## What to produce
Return the opening lines of the material, word for word. End with the line that contains "IC204 pin OUT: PULSE -> none".

-------- The data

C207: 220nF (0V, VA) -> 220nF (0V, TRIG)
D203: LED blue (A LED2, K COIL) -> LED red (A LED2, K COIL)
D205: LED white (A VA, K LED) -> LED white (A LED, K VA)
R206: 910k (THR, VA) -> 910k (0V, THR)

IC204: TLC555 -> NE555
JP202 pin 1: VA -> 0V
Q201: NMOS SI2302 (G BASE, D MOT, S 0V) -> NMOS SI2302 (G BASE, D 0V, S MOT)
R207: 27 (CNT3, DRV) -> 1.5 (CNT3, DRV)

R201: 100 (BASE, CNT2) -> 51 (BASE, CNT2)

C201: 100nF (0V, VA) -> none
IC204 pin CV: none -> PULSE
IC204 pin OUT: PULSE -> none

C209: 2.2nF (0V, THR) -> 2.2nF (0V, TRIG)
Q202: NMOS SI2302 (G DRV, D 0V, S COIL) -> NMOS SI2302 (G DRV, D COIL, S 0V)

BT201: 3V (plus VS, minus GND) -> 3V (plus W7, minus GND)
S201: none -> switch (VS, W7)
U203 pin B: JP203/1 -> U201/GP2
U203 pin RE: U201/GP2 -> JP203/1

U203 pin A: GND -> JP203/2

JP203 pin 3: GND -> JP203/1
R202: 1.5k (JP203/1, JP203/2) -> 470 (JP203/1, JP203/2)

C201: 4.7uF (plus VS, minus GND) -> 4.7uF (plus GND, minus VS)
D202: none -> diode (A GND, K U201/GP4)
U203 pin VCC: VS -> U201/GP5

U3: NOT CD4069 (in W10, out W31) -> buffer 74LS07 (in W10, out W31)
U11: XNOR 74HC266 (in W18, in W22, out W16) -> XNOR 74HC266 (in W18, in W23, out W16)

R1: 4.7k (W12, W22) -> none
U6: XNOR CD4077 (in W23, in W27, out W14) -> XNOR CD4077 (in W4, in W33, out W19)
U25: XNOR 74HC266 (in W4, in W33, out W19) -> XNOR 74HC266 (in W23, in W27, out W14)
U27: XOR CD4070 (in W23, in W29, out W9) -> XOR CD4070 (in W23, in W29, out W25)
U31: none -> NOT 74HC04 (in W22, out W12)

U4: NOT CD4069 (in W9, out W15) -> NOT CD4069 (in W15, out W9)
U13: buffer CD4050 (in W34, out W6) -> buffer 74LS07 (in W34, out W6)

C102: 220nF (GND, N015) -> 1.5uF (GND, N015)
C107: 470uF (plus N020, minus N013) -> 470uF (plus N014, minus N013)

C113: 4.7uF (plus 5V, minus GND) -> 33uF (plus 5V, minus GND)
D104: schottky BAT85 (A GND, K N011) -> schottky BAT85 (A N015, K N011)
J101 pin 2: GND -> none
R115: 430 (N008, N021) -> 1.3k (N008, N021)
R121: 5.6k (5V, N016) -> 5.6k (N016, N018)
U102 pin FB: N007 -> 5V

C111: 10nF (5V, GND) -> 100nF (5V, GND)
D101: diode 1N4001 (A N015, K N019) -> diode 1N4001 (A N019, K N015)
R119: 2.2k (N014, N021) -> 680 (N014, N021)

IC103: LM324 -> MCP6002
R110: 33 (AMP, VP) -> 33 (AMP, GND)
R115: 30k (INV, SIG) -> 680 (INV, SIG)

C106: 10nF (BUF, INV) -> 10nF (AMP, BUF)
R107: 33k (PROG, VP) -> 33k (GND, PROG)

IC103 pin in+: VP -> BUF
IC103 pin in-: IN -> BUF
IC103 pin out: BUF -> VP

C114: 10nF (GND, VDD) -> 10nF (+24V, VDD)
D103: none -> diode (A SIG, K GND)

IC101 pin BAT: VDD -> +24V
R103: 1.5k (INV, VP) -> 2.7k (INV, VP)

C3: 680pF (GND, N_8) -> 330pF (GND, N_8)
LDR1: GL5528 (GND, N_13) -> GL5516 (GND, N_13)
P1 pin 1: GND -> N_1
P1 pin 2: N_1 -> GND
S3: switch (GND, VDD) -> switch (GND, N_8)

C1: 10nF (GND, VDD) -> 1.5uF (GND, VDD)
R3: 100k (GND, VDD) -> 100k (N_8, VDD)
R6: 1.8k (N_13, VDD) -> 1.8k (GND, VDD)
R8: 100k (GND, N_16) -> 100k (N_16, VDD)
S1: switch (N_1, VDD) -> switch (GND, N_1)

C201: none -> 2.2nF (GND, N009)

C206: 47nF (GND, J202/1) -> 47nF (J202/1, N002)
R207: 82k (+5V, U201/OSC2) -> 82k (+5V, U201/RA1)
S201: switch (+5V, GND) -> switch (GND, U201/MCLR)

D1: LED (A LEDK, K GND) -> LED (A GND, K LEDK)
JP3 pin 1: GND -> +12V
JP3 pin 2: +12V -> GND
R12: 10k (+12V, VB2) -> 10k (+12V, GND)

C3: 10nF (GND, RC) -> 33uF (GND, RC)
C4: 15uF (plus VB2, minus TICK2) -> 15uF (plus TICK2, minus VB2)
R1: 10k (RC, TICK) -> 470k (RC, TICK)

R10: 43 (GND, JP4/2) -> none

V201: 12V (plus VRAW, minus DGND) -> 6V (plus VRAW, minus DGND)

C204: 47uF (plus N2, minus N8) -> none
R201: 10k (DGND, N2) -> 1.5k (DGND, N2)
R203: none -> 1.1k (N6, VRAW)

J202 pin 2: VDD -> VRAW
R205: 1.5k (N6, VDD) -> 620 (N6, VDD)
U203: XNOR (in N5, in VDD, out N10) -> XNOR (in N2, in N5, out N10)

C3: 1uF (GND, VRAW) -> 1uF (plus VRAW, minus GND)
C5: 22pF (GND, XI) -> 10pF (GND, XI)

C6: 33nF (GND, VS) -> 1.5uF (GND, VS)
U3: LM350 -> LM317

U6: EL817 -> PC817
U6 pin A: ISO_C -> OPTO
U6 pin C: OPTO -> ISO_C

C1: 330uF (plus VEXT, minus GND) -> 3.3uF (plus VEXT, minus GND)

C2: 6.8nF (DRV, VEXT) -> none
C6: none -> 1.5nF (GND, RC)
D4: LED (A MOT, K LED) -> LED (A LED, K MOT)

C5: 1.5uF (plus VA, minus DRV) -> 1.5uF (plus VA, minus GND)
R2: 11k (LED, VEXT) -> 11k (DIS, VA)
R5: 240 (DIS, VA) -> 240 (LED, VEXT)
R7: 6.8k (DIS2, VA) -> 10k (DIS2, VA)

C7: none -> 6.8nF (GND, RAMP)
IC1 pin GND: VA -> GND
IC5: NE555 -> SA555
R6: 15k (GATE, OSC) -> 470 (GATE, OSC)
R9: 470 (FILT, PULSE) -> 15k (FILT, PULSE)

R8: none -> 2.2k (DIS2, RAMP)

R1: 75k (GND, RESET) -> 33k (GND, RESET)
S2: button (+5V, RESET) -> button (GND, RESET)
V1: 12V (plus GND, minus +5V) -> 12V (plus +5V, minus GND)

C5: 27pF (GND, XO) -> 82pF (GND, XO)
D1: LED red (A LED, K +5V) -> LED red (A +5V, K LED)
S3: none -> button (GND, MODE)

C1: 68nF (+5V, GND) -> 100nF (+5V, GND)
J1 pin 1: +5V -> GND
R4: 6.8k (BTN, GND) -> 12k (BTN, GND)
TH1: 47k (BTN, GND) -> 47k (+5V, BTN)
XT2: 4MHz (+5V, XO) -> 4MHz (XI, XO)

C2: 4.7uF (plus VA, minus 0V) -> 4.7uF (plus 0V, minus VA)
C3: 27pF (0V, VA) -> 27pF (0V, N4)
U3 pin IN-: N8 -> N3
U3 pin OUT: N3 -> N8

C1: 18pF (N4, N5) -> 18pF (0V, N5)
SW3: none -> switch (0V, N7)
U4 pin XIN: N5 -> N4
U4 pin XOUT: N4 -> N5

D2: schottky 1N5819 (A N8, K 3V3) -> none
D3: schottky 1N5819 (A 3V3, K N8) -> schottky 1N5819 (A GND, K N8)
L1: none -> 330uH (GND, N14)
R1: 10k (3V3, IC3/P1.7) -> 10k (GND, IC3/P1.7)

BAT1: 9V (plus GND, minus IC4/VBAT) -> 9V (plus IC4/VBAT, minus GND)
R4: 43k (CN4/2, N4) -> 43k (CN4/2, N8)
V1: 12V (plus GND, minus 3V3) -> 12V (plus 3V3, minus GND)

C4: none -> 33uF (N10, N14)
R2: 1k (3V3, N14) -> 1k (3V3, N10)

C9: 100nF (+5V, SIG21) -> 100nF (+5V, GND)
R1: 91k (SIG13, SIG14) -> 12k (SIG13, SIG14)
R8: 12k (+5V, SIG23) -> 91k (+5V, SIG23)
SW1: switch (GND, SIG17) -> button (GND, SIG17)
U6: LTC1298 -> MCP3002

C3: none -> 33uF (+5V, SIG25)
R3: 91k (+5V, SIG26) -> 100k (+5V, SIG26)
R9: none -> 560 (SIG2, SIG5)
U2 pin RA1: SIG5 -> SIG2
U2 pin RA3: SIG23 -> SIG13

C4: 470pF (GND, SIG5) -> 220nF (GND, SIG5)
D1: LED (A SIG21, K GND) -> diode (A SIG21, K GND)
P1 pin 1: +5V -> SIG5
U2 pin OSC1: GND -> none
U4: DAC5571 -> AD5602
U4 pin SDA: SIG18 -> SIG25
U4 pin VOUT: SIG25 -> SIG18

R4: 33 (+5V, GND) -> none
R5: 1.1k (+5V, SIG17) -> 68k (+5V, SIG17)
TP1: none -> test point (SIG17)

----------------

## Reply to the task
C207: 220nF (0V, VA) -> 220nF (0V, TRIG)
D203: LED blue (A LED2, K COIL) -> LED red (A LED2, K COIL)
D205: LED white (A VA, K LED) -> LED white (A LED, K VA)
R206: 910k (THR, VA) -> 910k (0V, THR)

IC204: TLC555 -> NE555
JP202 pin 1: VA -> 0V
Q201: NMOS SI2302 (G BASE, D MOT, S 0V) -> NMOS SI2302 (G BASE, D 0V, S MOT)
R207: 27 (CNT3, DRV) -> 1.5 (CNT3, DRV)

R201: 100 (BASE, CNT2) -> 51 (BASE, CNT2)

C201: 100nF (0V, VA) -> none
IC204 pin CV: none -> PULSE
IC204 pin OUT: PULSE -> none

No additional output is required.